#### Your instructions
For every entry below, give it back exactly and leave out any image.

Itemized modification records
↓↓↓

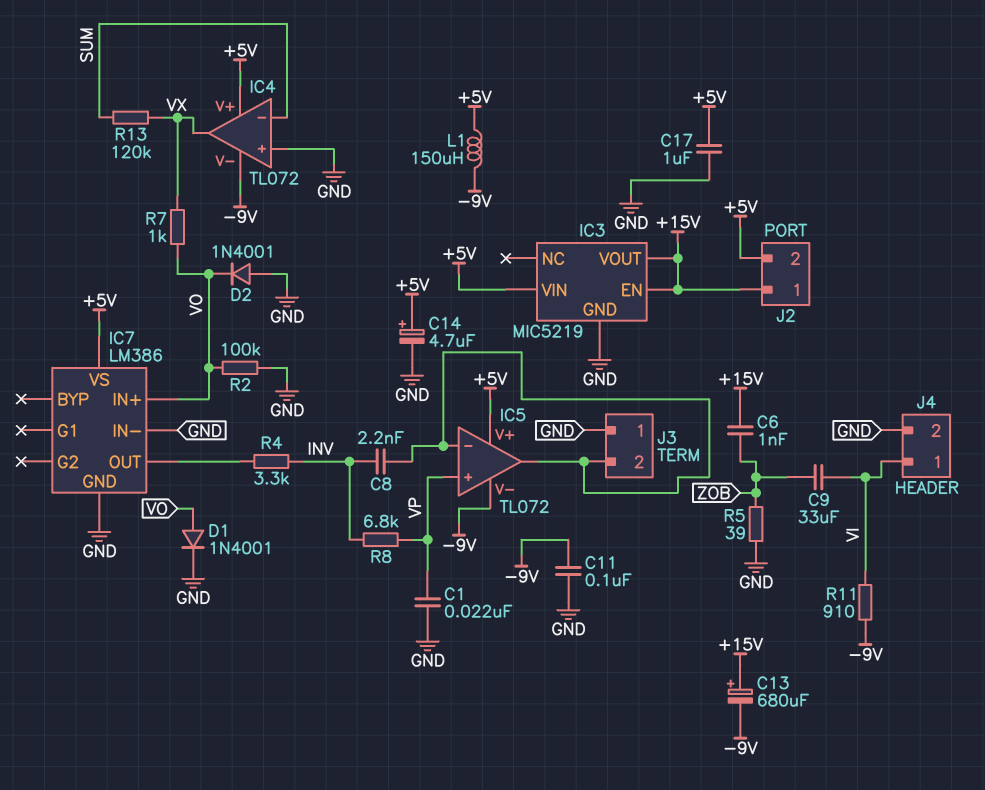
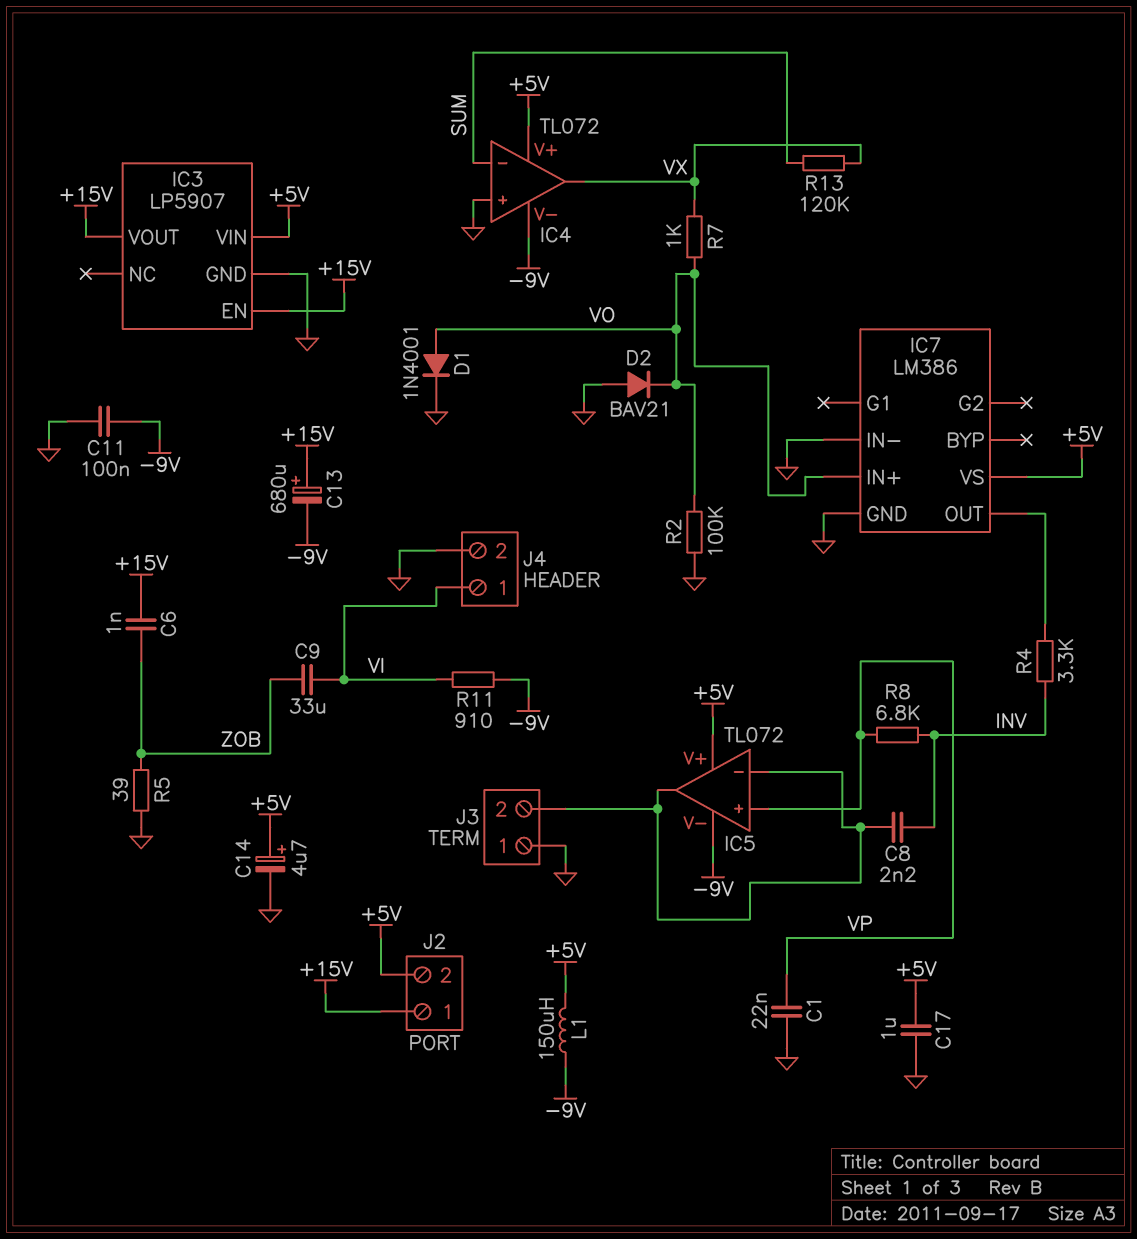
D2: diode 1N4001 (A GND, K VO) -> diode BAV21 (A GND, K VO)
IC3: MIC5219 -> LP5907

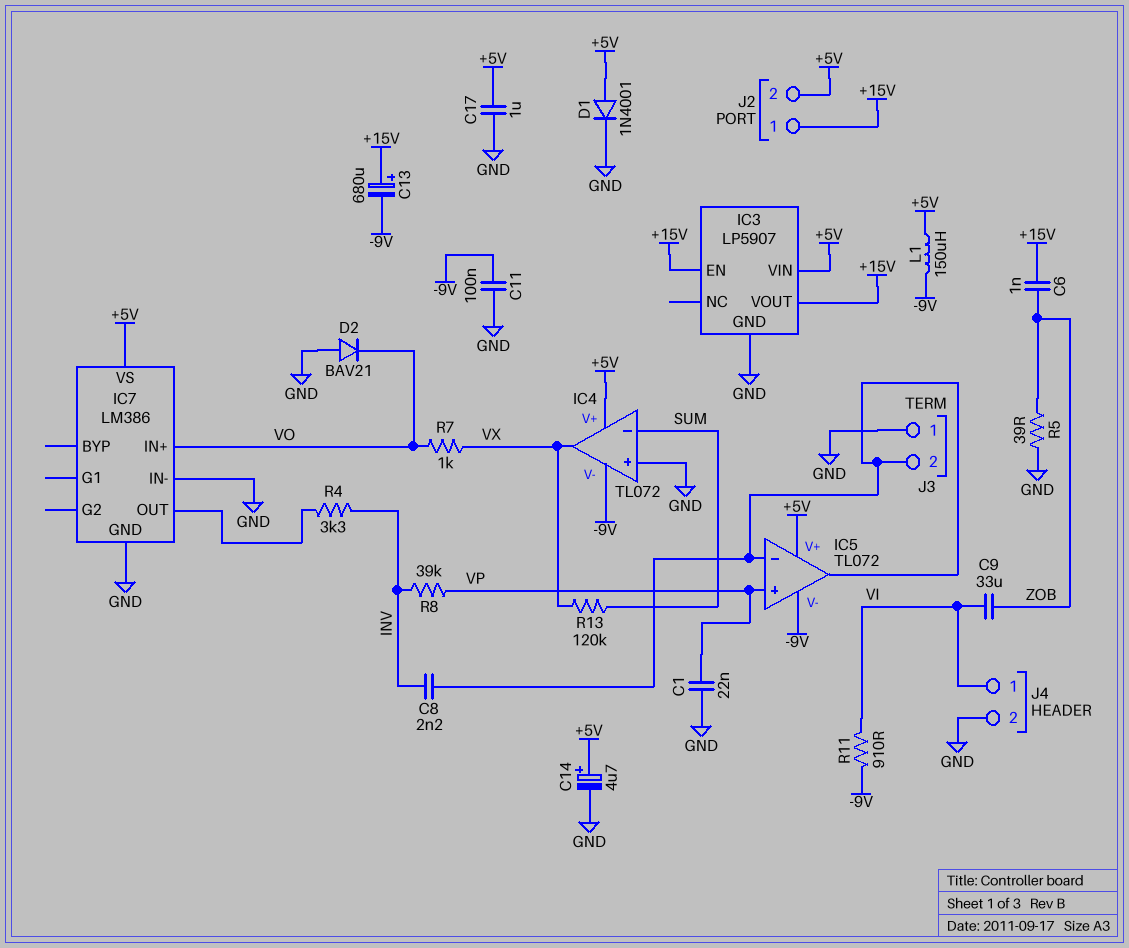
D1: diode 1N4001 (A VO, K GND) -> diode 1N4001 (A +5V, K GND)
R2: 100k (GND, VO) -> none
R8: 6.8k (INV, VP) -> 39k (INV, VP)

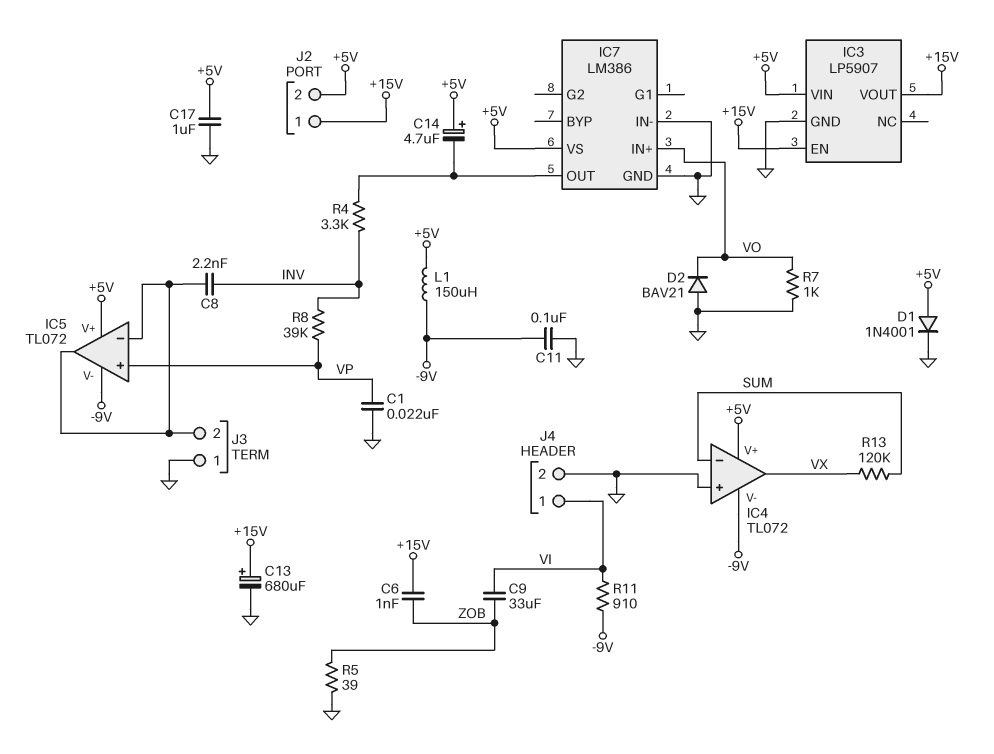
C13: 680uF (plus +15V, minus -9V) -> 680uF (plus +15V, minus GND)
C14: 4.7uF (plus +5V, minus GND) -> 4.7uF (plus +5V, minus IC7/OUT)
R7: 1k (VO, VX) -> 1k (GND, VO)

↑↑↑

#### Written answer
D2: diode 1N4001 (A GND, K VO) -> diode BAV21 (A GND, K VO)
IC3: MIC5219 -> LP5907

D1: diode 1N4001 (A VO, K GND) -> diode 1N4001 (A +5V, K GND)
R2: 100k (GND, VO) -> none
R8: 6.8k (INV, VP) -> 39k (INV, VP)

C13: 680uF (plus +15V, minus -9V) -> 680uF (plus +15V, minus GND)
C14: 4.7uF (plus +5V, minus GND) -> 4.7uF (plus +5V, minus IC7/OUT)
R7: 1k (VO, VX) -> 1k (GND, VO)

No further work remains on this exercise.